PROMPT
Each line in the material below must be transcribed exactly; no picture belongs in the copy.

GIVEN INFORMATION
*****

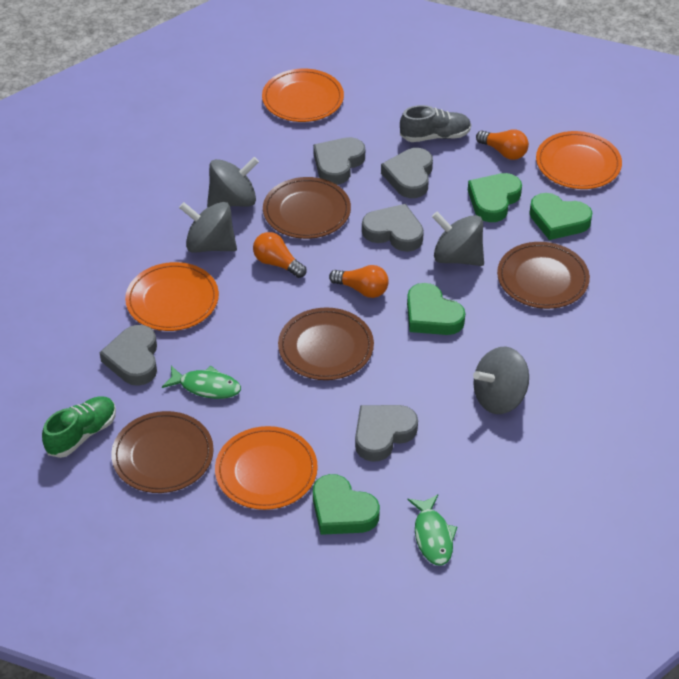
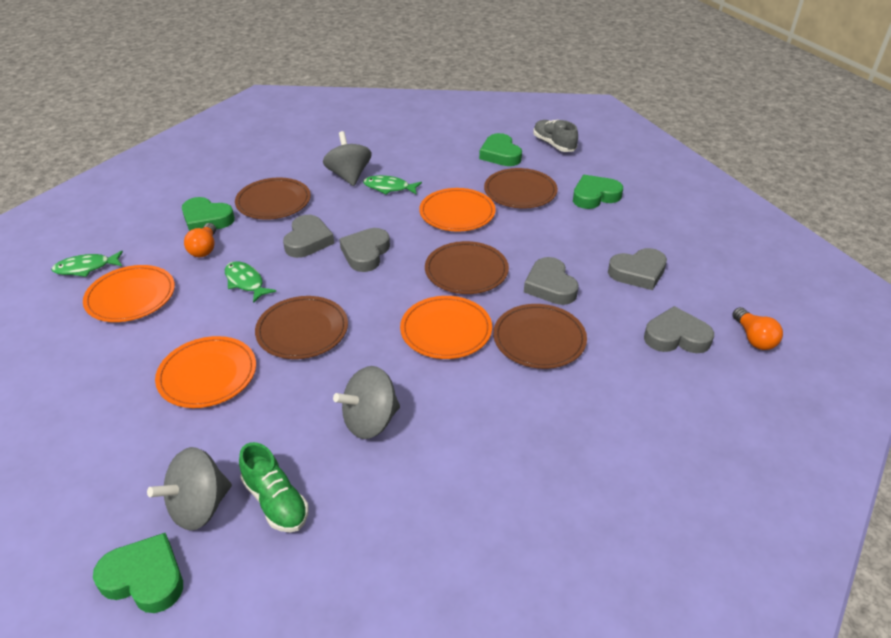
brown plate: 4 -> 5
green fish: 2 -> 3
grey spinning top: 4 -> 3
orange light bulb: 3 -> 2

*****

EXPECTED ANSWER
brown plate: 4 -> 5
green fish: 2 -> 3
grey spinning top: 4 -> 3
orange light bulb: 3 -> 2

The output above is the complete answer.